*** Opening Available data ***
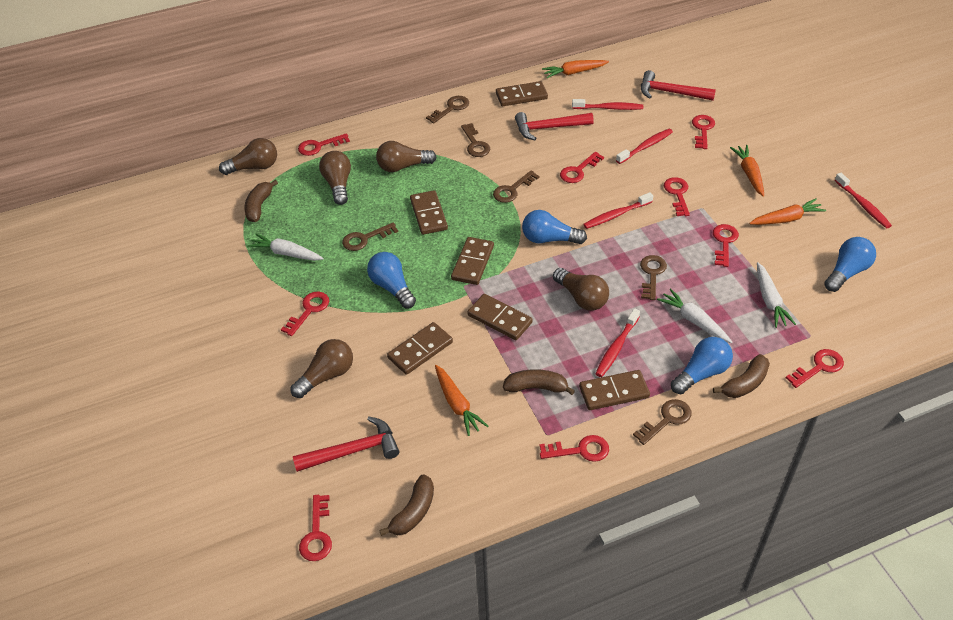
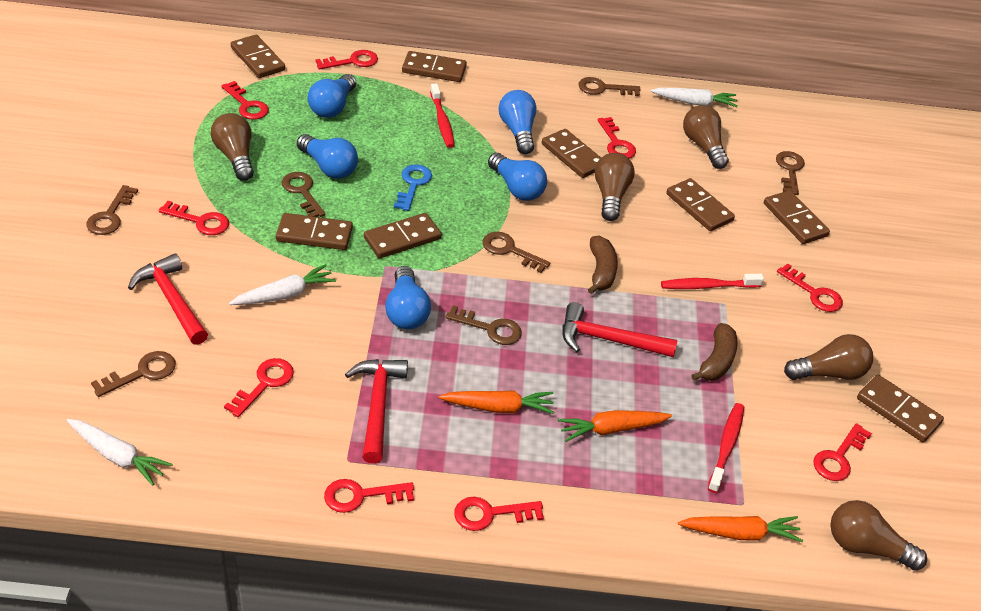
blue key: 0 -> 1
blue light bulb: 4 -> 5
brown banana: 4 -> 2
brown domino: 6 -> 8
brown key: 6 -> 7
orange carrot: 4 -> 3
red toothbrush: 5 -> 3

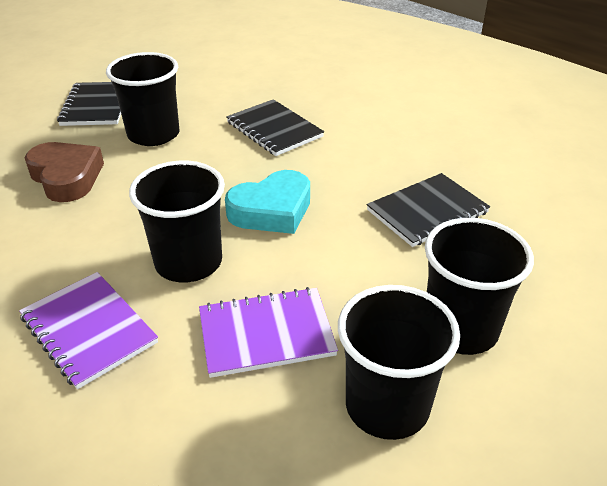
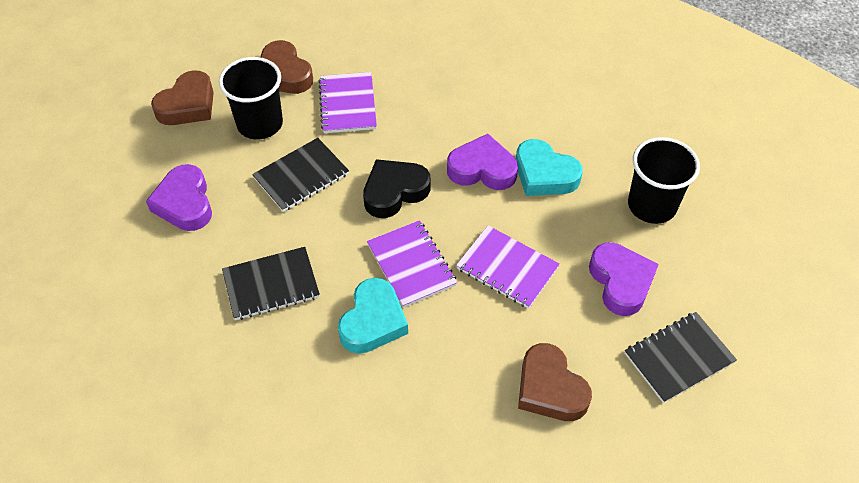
black cup: 4 -> 2
black heart: 0 -> 1
brown heart: 1 -> 3
purple heart: 0 -> 3
purple notebook: 2 -> 3
turquoise heart: 1 -> 2

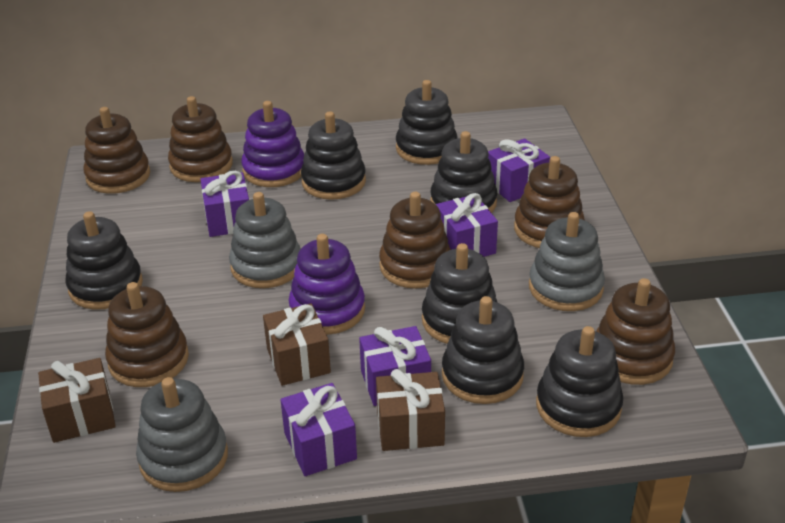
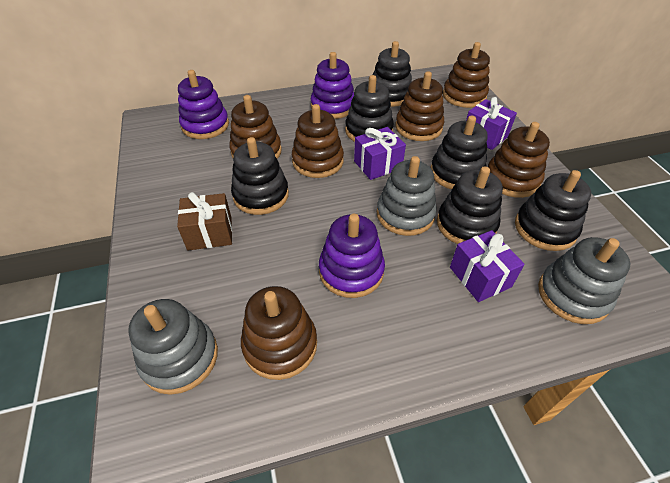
black stacking toy: 7 -> 6
brown gift: 3 -> 1
purple gift: 5 -> 3
purple stacking toy: 2 -> 3

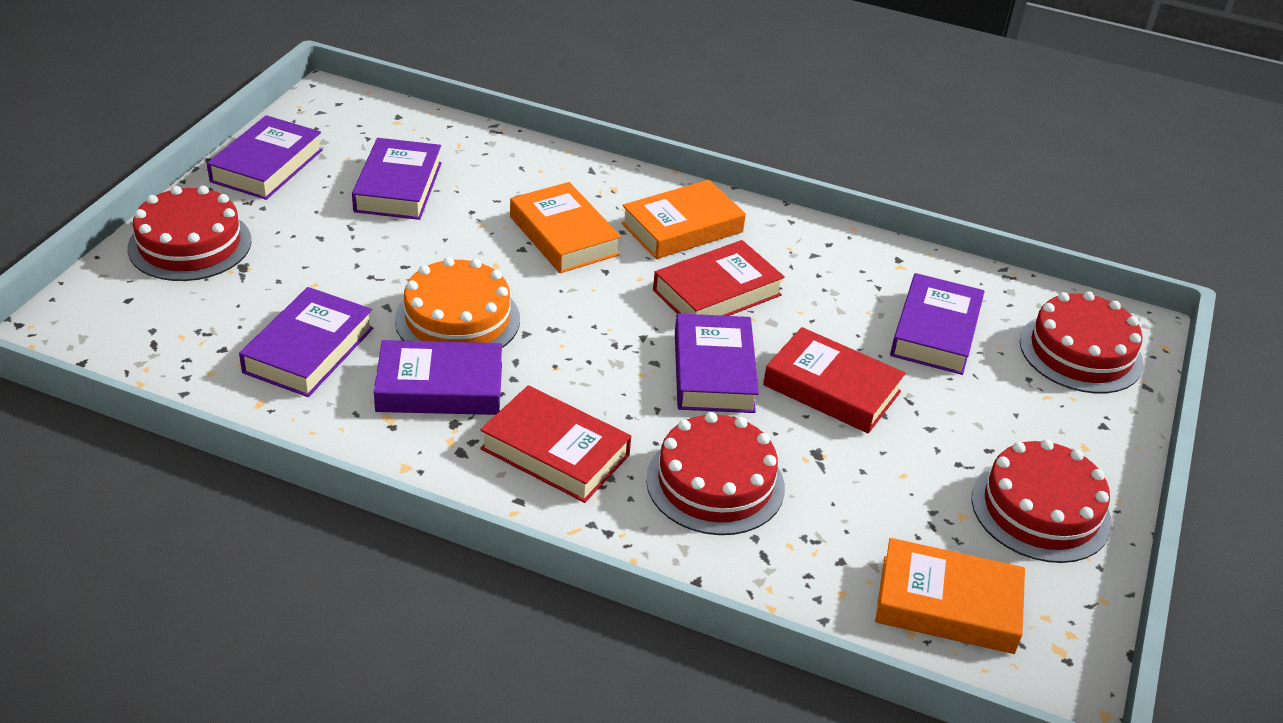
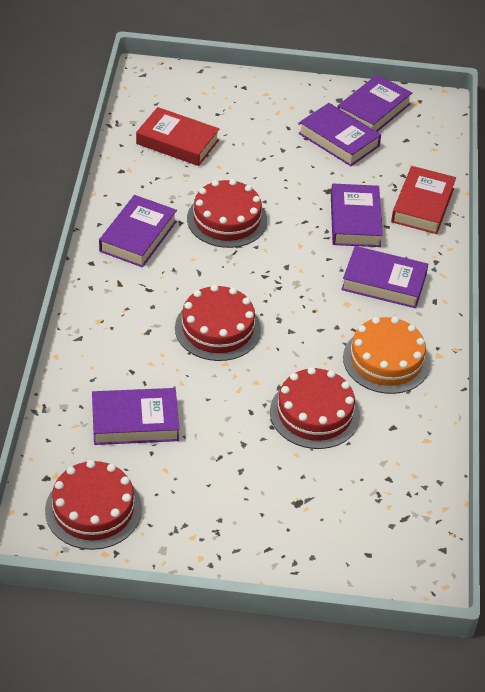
orange book: 3 -> 0
red book: 3 -> 2

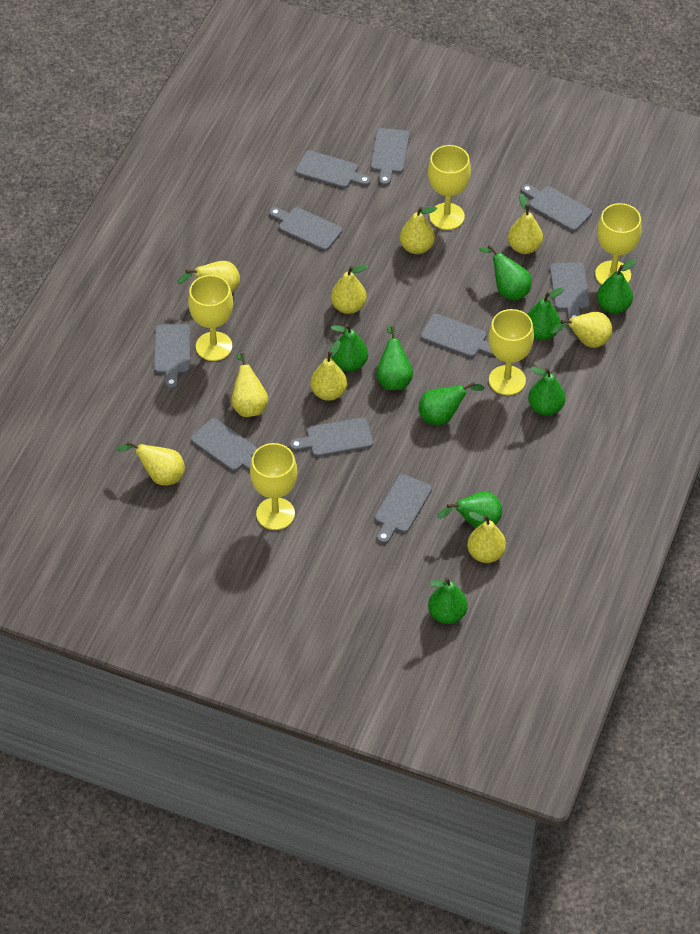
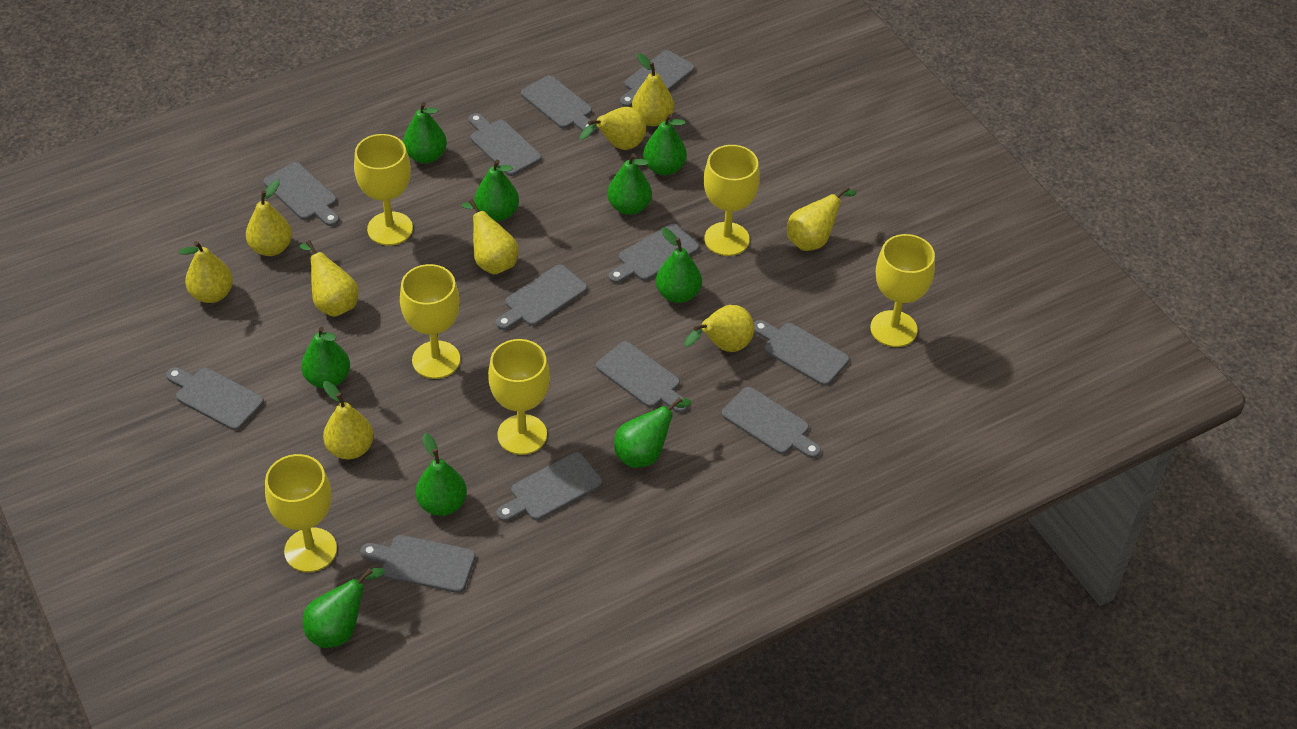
grey cutting board: 10 -> 12
yellow goblet: 5 -> 6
*** Closing Available data ***
Write out the material exactly, excluding pictures.

blue key: 0 -> 1
blue light bulb: 4 -> 5
brown banana: 4 -> 2
brown domino: 6 -> 8
brown key: 6 -> 7
orange carrot: 4 -> 3
red toothbrush: 5 -> 3

black cup: 4 -> 2
black heart: 0 -> 1
brown heart: 1 -> 3
purple heart: 0 -> 3
purple notebook: 2 -> 3
turquoise heart: 1 -> 2

black stacking toy: 7 -> 6
brown gift: 3 -> 1
purple gift: 5 -> 3
purple stacking toy: 2 -> 3

orange book: 3 -> 0
red book: 3 -> 2

grey cutting board: 10 -> 12
yellow goblet: 5 -> 6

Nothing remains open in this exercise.